• [Problem to work on] The whole listing, please: repeat it exactly, with the pictures left out.

(Beginning of Exercise input)

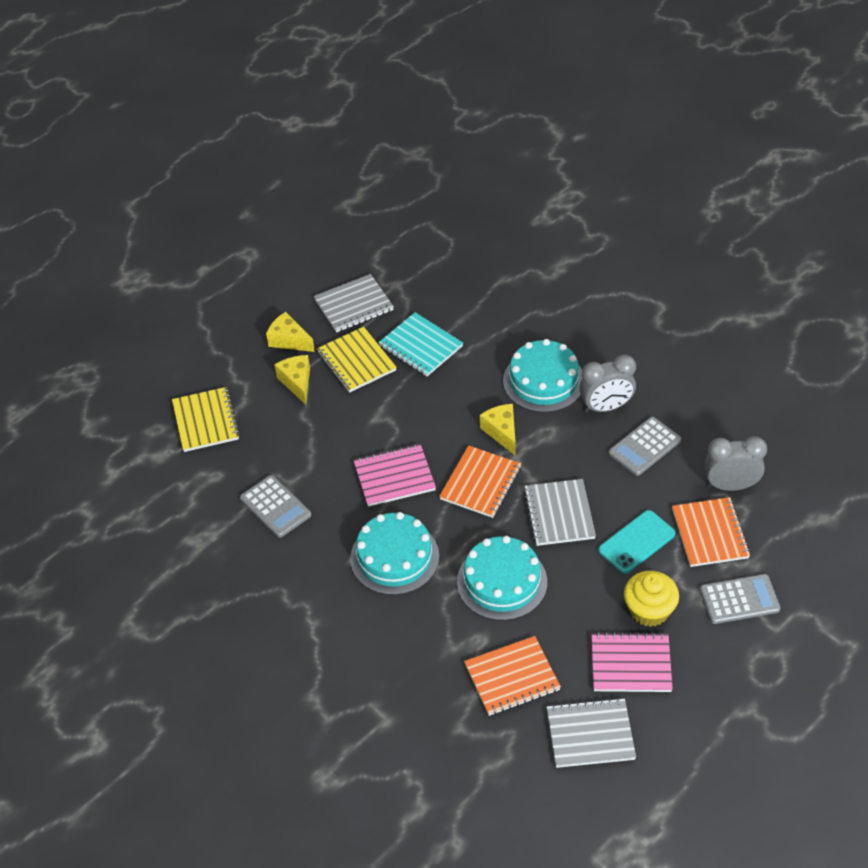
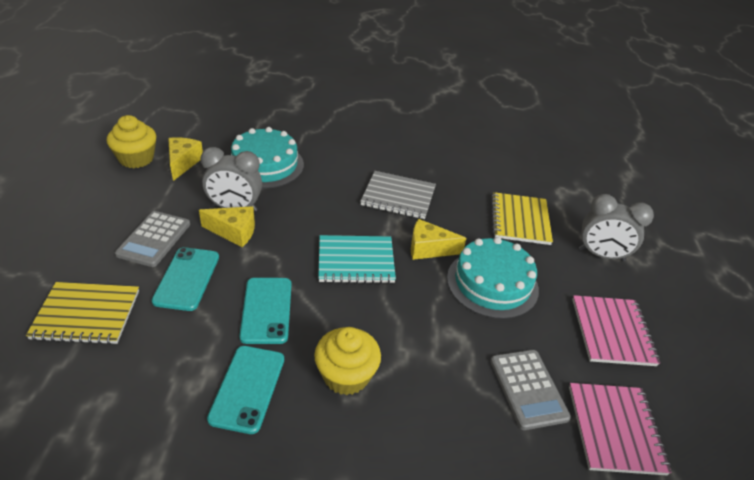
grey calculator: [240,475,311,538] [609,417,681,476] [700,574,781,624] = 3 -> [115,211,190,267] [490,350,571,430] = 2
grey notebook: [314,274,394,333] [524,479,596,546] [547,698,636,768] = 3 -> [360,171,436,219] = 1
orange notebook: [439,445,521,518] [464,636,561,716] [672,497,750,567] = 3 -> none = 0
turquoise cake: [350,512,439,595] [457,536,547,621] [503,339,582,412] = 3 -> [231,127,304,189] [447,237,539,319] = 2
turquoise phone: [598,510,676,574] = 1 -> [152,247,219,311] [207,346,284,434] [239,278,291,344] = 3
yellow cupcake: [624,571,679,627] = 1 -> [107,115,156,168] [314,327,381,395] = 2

(End of Exercise input)

• [Answer to the exercise]
grey calculator: [240,475,311,538] [609,417,681,476] [700,574,781,624] = 3 -> [115,211,190,267] [490,350,571,430] = 2
grey notebook: [314,274,394,333] [524,479,596,546] [547,698,636,768] = 3 -> [360,171,436,219] = 1
orange notebook: [439,445,521,518] [464,636,561,716] [672,497,750,567] = 3 -> none = 0
turquoise cake: [350,512,439,595] [457,536,547,621] [503,339,582,412] = 3 -> [231,127,304,189] [447,237,539,319] = 2
turquoise phone: [598,510,676,574] = 1 -> [152,247,219,311] [207,346,284,434] [239,278,291,344] = 3
yellow cupcake: [624,571,679,627] = 1 -> [107,115,156,168] [314,327,381,395] = 2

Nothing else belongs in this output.